Records excerpted from a collection:
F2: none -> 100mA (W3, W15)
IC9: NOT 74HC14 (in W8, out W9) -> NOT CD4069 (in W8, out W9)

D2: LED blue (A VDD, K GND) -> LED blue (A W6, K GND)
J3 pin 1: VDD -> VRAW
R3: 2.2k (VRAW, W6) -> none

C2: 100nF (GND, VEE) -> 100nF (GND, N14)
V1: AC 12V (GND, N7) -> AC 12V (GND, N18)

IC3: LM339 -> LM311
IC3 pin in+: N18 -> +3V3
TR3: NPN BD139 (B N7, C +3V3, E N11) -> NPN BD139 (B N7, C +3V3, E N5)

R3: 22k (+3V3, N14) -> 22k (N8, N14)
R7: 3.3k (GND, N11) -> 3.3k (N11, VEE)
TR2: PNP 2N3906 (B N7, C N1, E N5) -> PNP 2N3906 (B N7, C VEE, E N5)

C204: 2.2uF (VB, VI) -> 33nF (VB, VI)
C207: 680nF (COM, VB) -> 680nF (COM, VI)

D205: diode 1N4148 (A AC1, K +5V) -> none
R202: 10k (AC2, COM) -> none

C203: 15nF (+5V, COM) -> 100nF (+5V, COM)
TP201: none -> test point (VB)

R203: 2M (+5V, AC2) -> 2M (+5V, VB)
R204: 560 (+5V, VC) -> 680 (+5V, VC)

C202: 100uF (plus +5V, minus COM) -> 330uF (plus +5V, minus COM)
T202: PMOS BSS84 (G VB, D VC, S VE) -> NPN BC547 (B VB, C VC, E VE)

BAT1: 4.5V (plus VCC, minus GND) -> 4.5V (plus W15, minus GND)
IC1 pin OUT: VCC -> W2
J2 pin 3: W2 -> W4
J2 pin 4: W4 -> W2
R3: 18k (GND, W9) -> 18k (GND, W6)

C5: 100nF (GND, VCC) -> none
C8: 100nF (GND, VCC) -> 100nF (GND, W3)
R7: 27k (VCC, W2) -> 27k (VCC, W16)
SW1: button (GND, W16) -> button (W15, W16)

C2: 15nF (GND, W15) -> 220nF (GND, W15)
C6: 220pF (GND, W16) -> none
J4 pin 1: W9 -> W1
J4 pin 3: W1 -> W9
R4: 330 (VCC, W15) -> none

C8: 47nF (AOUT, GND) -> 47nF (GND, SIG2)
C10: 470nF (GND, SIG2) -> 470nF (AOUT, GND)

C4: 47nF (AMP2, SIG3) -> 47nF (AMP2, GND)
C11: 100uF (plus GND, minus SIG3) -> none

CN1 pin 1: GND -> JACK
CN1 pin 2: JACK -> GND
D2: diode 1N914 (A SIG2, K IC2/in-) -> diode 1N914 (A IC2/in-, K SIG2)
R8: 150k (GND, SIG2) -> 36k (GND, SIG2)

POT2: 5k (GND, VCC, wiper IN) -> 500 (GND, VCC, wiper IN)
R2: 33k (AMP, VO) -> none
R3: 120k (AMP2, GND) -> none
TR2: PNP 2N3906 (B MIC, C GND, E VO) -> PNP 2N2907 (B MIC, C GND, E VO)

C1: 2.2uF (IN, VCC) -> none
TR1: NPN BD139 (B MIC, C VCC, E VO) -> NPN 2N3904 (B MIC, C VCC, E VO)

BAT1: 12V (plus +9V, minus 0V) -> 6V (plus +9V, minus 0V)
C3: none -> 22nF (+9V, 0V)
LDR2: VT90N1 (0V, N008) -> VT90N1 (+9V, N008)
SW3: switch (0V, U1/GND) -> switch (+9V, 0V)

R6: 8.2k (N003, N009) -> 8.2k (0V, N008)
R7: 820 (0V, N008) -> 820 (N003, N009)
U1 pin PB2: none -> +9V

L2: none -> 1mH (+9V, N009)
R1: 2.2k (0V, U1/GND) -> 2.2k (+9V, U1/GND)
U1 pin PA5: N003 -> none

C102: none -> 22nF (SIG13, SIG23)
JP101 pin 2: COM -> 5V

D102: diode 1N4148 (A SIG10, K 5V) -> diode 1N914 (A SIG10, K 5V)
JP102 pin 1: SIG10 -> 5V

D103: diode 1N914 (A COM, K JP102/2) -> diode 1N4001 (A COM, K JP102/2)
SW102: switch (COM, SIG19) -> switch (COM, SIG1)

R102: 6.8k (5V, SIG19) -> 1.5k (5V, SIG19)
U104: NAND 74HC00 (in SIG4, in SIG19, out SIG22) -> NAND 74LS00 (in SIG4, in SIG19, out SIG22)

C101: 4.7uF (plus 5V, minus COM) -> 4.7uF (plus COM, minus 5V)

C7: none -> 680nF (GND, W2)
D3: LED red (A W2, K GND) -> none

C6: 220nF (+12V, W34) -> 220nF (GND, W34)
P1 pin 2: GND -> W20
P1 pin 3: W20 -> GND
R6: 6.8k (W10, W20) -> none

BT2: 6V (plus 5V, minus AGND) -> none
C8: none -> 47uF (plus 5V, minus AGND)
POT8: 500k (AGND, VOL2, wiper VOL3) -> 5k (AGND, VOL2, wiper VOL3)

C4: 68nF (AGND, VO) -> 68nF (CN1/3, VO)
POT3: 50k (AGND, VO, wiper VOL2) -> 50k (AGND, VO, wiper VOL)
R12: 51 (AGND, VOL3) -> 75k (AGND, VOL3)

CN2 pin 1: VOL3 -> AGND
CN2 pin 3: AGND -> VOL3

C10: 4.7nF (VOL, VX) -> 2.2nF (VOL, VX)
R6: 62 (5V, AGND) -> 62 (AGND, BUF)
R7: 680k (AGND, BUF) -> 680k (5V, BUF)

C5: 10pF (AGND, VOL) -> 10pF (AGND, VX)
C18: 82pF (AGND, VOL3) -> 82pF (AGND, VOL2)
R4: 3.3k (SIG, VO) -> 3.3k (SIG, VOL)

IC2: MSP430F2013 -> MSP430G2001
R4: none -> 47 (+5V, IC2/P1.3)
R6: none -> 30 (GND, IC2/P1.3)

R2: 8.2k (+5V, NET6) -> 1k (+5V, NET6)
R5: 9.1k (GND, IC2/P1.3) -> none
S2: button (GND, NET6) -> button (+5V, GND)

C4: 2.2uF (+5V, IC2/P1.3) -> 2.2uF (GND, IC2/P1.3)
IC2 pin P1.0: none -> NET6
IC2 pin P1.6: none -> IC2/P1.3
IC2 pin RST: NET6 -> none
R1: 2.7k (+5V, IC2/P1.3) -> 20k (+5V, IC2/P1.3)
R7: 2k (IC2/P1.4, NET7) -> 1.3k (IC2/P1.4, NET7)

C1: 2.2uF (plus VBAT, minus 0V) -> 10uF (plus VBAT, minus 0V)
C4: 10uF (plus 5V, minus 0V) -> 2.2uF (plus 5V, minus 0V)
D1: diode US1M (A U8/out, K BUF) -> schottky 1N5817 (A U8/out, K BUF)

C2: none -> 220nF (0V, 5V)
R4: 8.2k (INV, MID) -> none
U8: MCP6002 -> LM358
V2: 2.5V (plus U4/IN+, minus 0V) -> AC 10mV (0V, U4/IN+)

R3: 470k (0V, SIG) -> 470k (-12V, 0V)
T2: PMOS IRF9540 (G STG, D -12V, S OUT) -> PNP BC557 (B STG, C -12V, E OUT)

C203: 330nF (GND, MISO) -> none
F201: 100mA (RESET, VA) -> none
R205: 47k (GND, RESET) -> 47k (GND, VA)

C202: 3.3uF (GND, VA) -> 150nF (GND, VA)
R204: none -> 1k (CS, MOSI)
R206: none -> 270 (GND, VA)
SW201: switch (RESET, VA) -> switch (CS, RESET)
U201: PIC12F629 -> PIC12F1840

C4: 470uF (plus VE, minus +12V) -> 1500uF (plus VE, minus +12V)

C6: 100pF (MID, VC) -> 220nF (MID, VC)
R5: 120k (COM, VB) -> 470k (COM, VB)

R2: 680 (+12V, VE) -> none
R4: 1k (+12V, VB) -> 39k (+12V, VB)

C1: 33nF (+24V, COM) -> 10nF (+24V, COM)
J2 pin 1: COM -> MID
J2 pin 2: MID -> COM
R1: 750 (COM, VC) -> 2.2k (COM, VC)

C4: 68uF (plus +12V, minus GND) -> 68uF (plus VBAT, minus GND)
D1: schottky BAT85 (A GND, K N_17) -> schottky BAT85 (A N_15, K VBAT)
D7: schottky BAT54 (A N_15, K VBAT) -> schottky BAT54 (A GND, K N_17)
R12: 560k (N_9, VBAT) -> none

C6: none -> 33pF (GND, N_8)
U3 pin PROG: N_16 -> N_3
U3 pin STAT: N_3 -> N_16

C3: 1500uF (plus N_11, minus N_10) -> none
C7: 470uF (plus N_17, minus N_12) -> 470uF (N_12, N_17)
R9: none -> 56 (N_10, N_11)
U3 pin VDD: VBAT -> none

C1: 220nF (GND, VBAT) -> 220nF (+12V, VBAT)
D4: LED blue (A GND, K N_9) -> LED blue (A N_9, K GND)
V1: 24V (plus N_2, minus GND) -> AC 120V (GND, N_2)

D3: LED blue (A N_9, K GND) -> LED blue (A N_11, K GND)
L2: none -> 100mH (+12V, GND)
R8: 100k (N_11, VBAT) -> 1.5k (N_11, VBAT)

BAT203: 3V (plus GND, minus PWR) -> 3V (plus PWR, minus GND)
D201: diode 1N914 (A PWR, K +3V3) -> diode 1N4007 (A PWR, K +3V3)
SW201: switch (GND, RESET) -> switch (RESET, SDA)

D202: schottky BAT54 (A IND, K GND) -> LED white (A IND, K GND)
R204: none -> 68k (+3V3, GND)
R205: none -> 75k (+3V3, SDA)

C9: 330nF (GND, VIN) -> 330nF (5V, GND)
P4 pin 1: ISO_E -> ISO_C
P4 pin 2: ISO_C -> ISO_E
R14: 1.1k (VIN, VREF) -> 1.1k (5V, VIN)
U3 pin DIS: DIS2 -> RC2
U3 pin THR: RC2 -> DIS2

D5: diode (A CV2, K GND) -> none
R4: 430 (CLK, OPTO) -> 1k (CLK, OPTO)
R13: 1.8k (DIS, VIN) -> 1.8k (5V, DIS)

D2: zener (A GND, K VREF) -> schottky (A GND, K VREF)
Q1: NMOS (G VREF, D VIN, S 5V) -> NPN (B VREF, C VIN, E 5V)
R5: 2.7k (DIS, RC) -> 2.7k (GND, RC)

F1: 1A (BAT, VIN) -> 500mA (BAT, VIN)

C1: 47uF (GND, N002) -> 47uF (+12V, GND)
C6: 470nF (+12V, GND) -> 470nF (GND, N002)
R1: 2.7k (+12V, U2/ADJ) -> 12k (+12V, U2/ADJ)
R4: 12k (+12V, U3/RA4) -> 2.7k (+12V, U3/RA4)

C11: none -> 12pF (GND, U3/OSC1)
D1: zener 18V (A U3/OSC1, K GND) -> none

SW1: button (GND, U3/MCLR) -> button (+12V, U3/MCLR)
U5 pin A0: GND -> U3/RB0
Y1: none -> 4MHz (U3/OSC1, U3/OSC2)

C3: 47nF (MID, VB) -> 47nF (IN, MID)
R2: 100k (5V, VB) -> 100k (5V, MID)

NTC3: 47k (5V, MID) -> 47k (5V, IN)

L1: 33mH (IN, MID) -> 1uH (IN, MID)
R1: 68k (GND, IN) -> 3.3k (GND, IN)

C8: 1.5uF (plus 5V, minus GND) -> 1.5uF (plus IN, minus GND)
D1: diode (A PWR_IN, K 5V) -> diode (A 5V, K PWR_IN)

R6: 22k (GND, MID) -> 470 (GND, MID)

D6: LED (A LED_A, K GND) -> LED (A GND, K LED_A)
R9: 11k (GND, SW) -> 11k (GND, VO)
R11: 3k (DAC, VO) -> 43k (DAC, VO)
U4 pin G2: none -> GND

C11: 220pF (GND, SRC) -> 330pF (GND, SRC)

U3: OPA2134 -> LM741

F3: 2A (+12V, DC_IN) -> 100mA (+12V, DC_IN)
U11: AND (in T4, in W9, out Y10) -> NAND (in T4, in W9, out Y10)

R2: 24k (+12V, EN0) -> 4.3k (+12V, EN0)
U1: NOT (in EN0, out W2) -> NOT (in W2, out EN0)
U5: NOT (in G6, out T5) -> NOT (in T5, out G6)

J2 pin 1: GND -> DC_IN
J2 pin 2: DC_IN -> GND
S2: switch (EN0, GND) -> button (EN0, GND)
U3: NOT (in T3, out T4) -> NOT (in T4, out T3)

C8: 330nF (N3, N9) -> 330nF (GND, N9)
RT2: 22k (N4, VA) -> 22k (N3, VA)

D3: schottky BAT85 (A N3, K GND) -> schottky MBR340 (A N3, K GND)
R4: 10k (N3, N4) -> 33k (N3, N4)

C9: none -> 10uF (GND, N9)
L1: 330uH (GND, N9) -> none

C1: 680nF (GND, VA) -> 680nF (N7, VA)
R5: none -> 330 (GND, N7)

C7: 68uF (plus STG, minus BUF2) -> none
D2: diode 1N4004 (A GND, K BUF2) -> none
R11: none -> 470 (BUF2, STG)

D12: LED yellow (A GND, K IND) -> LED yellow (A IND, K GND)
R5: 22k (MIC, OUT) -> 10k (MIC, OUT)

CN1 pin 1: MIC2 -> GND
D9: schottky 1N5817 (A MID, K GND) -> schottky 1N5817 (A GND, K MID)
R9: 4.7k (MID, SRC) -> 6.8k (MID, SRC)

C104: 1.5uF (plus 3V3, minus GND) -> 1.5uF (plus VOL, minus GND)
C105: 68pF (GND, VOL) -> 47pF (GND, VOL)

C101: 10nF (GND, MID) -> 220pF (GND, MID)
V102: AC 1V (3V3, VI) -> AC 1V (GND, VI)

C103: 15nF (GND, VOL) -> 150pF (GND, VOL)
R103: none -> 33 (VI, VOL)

Action item: Transcribe each line of the data above, unaltered, from the one where "R7: 820 (0V, N008) -> 820 (N003, N009)" appears to the one where "JP102 pin 1: SIG10 -> 5V" appears, inclusive of both.

Solution for this task:
R7: 820 (0V, N008) -> 820 (N003, N009)
U1 pin PB2: none -> +9V

L2: none -> 1mH (+9V, N009)
R1: 2.2k (0V, U1/GND) -> 2.2k (+9V, U1/GND)
U1 pin PA5: N003 -> none

C102: none -> 22nF (SIG13, SIG23)
JP101 pin 2: COM -> 5V

D102: diode 1N4148 (A SIG10, K 5V) -> diode 1N914 (A SIG10, K 5V)
JP102 pin 1: SIG10 -> 5V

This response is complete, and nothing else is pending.